Aim of the task
The entries that follow must be written out exactly, without any of the pictures they contain.

══ Dataset entries

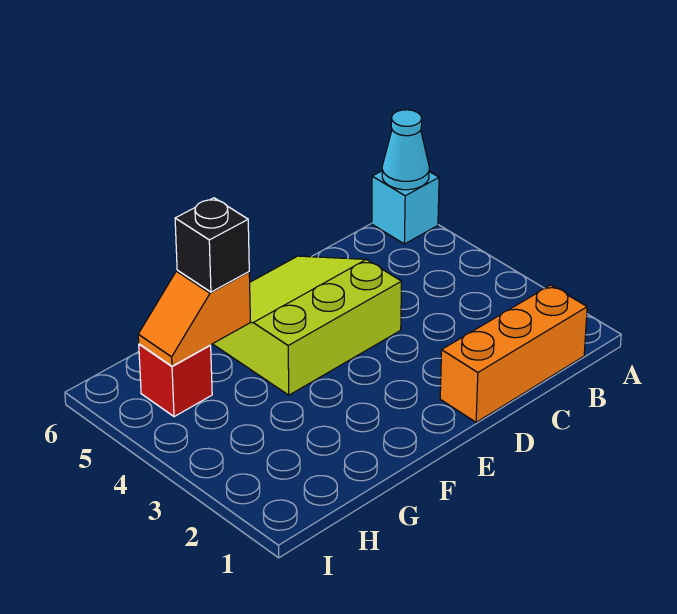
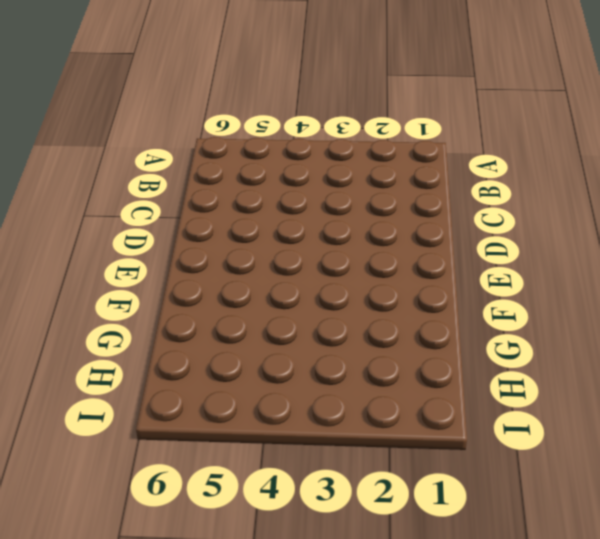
none -> cyan brick A6 level 1
none -> orange brick B1:D1 level 1

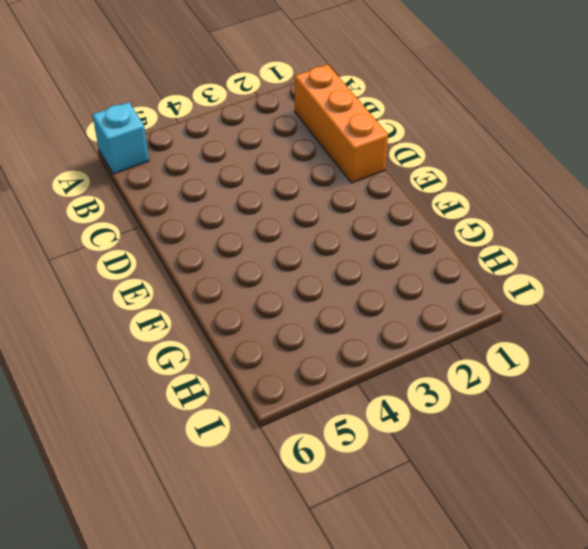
none -> lime slope D4:F6 level 1 top 4
none -> red brick H5 level 1

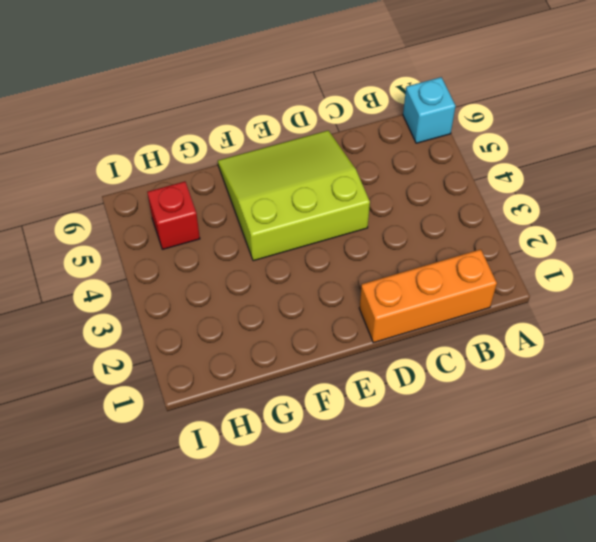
none -> cyan cone A6 level 2
none -> orange slope G5:H5 level 2 top G

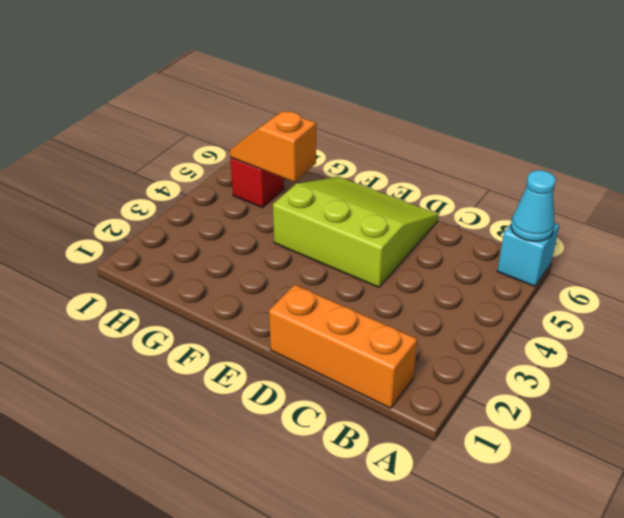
none -> black brick G5 level 3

════

Response for this exercise
none -> cyan brick A6 level 1
none -> orange brick B1:D1 level 1

none -> lime slope D4:F6 level 1 top 4
none -> red brick H5 level 1

none -> cyan cone A6 level 2
none -> orange slope G5:H5 level 2 top G

none -> black brick G5 level 3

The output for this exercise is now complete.